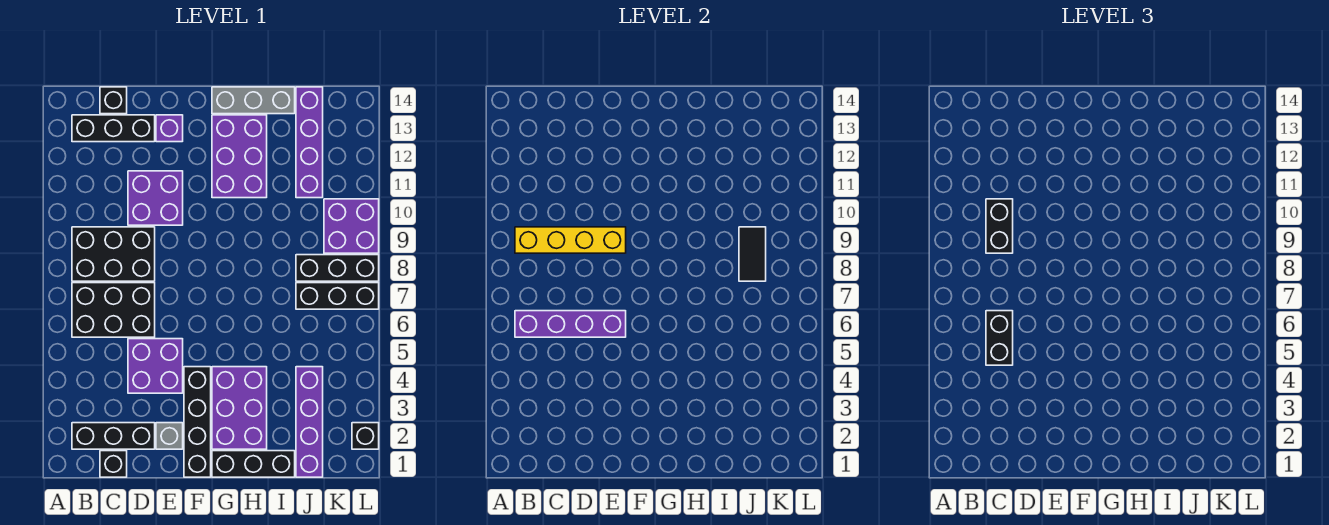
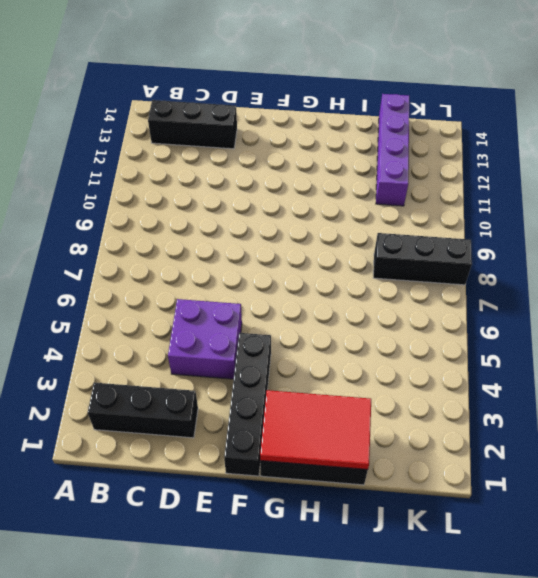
red tile G1:I2 level 2 -> none
none -> black brick B6:D7 level 1
none -> black brick B8:D9 level 1
none -> black brick C1 level 1

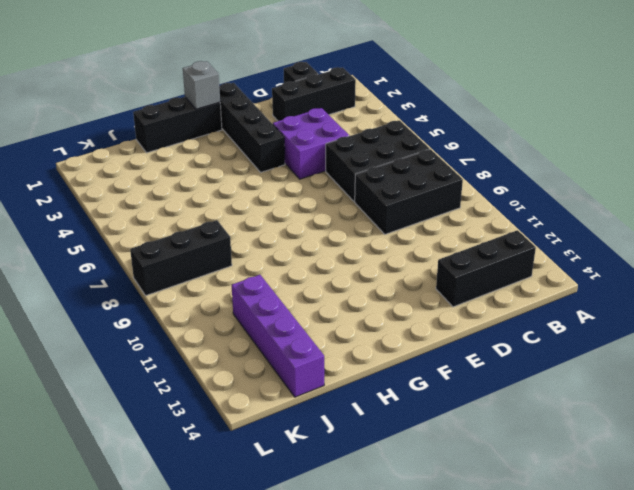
grey brick G1 level 2 -> grey brick E2 level 1
none -> black brick C14 level 1
none -> purple brick D10:E11 level 1
none -> purple brick E13 level 1

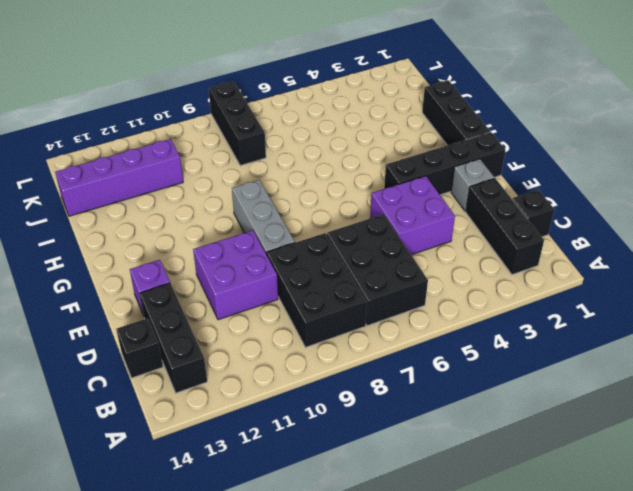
grey brick E9:G9 level 1 -> grey brick G14:I14 level 1
none -> purple brick G2:H4 level 1
none -> purple brick G11:H13 level 1
none -> purple brick J1:J4 level 1

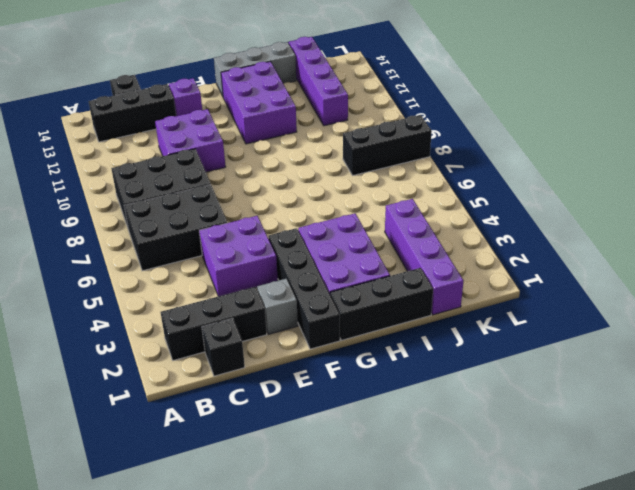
none -> black brick J7:L7 level 1
none -> purple brick K9:L10 level 1
none -> black brick L2 level 1

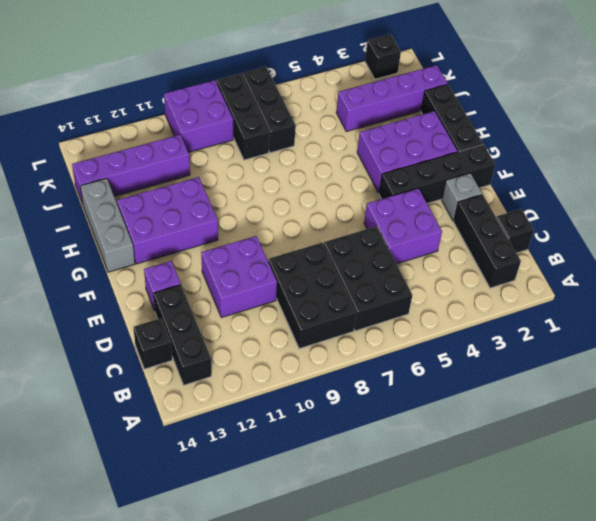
none -> purple brick B6:E6 level 2
none -> yellow brick B9:E9 level 2
none -> black tile J8:J9 level 2

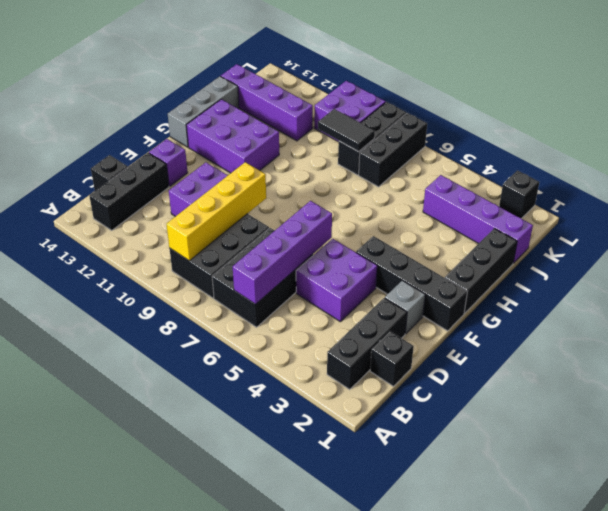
none -> purple brick G2:H4 level 1
none -> black brick C5:C6 level 3
none -> black brick C9:C10 level 3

----------

Exercise aim:
Print each of the records above exactly as written, leaving no picture in the copy.

Result:
red tile G1:I2 level 2 -> none
none -> black brick B6:D7 level 1
none -> black brick B8:D9 level 1
none -> black brick C1 level 1

grey brick G1 level 2 -> grey brick E2 level 1
none -> black brick C14 level 1
none -> purple brick D10:E11 level 1
none -> purple brick E13 level 1

grey brick E9:G9 level 1 -> grey brick G14:I14 level 1
none -> purple brick G2:H4 level 1
none -> purple brick G11:H13 level 1
none -> purple brick J1:J4 level 1

none -> black brick J7:L7 level 1
none -> purple brick K9:L10 level 1
none -> black brick L2 level 1

none -> purple brick B6:E6 level 2
none -> yellow brick B9:E9 level 2
none -> black tile J8:J9 level 2

none -> purple brick G2:H4 level 1
none -> black brick C5:C6 level 3
none -> black brick C9:C10 level 3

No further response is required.